··· TASK DATA

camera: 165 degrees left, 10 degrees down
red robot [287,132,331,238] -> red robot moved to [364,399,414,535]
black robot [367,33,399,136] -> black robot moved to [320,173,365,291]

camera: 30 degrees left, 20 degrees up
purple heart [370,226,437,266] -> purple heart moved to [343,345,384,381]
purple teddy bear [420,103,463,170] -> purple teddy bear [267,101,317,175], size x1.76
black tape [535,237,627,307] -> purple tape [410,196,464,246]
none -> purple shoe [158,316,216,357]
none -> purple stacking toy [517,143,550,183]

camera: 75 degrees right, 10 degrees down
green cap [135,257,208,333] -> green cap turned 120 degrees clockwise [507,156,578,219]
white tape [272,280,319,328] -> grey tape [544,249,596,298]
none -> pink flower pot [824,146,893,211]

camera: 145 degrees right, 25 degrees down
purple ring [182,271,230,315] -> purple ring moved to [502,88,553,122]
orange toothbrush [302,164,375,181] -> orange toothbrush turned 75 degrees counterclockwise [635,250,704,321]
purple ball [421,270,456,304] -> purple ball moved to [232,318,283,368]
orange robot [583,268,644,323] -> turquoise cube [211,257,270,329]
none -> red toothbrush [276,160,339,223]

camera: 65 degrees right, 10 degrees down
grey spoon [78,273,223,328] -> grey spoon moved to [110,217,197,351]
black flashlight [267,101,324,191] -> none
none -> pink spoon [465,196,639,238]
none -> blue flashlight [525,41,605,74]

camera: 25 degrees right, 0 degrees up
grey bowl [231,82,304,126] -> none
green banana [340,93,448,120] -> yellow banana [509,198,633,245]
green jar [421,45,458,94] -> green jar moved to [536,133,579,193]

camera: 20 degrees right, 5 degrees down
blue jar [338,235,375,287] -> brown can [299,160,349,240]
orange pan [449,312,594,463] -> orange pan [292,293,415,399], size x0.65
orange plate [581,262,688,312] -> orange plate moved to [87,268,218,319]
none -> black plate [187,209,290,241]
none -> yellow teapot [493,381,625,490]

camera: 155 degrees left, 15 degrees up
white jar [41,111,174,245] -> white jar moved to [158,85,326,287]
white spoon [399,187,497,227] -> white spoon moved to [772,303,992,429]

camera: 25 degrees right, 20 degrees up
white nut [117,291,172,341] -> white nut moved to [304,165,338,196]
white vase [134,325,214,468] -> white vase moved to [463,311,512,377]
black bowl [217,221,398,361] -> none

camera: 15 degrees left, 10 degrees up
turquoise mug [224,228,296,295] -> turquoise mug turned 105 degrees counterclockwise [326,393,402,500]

······

• WORK REQUEST: With the first line being the one containing "orange toothbrush [302,164,375,181]" and the last line the one containing "none -> pink spoon [465,196,639,238]", transcribe exactly the lines above that fall in that range.

• RESPONSE FOR THIS EXERCISE:
orange toothbrush [302,164,375,181] -> orange toothbrush turned 75 degrees counterclockwise [635,250,704,321]
purple ball [421,270,456,304] -> purple ball moved to [232,318,283,368]
orange robot [583,268,644,323] -> turquoise cube [211,257,270,329]
none -> red toothbrush [276,160,339,223]

camera: 65 degrees right, 10 degrees down
grey spoon [78,273,223,328] -> grey spoon moved to [110,217,197,351]
black flashlight [267,101,324,191] -> none
none -> pink spoon [465,196,639,238]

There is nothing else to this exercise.